[Data entries]
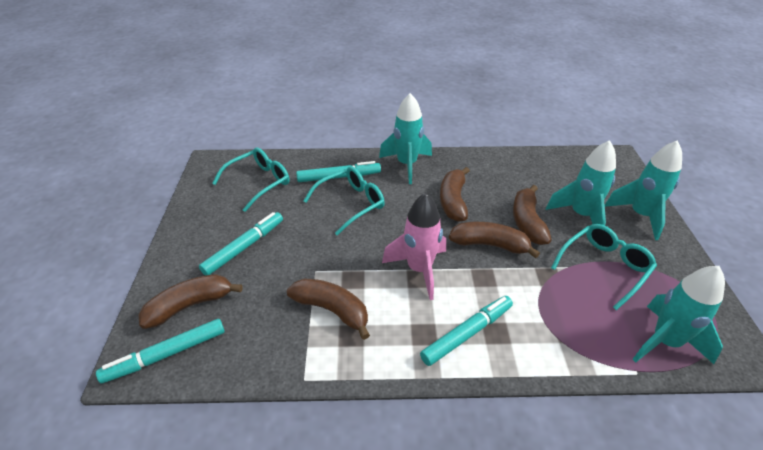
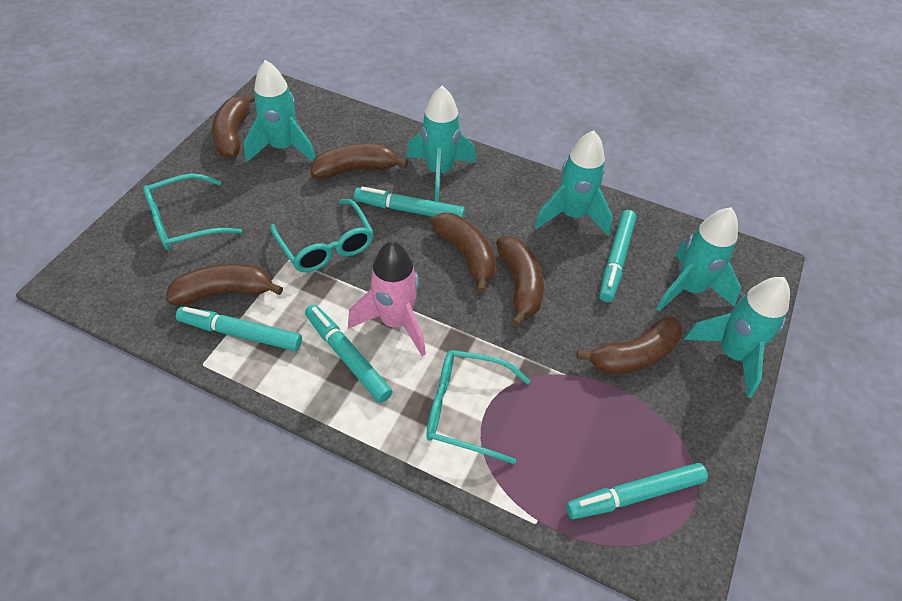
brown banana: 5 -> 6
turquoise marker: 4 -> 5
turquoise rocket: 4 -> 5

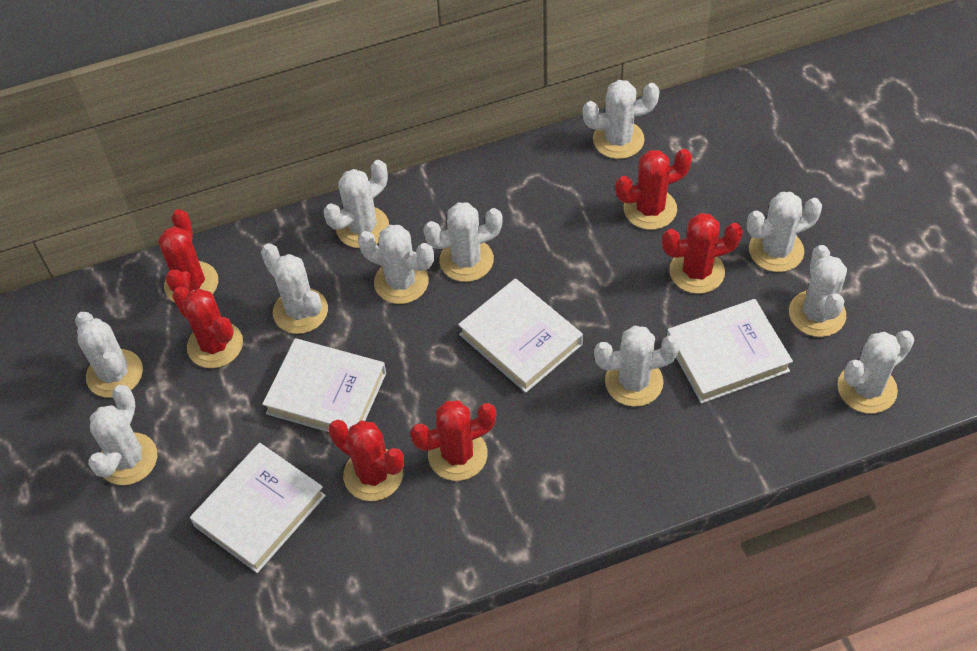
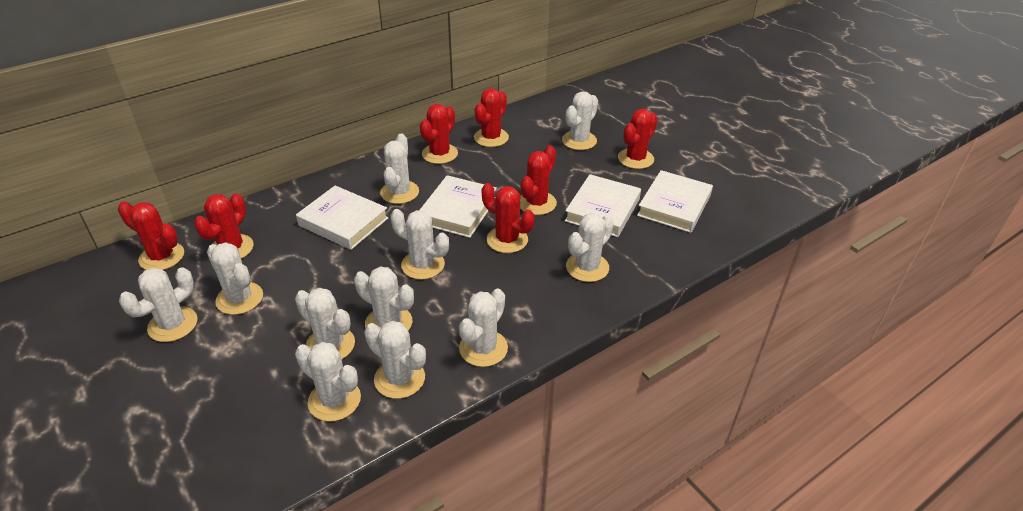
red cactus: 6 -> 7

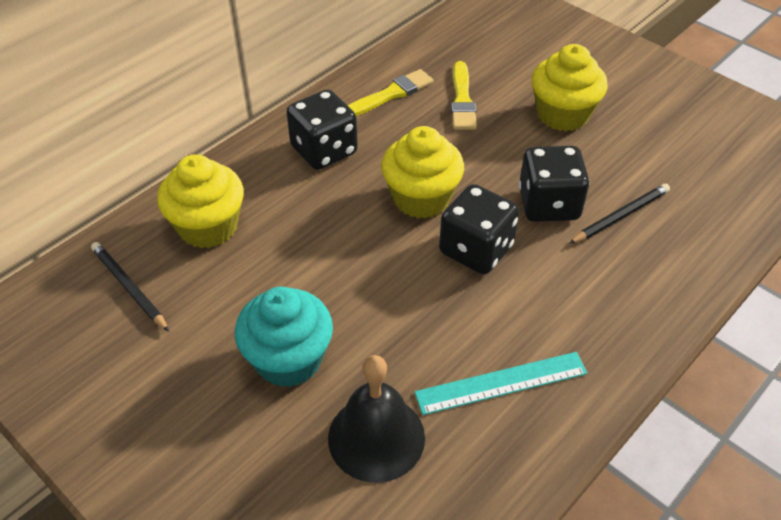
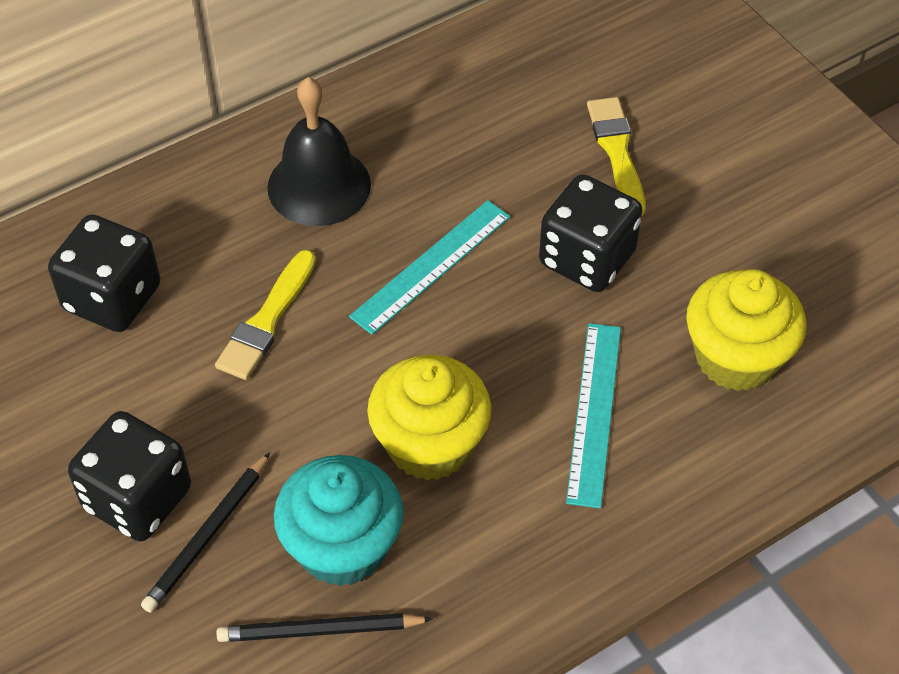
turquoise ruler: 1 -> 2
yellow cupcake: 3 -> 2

**The problem:** The records above, minus their pictures, are to be returned verbatim.

**Finished task:**
brown banana: 5 -> 6
turquoise marker: 4 -> 5
turquoise rocket: 4 -> 5

red cactus: 6 -> 7

turquoise ruler: 1 -> 2
yellow cupcake: 3 -> 2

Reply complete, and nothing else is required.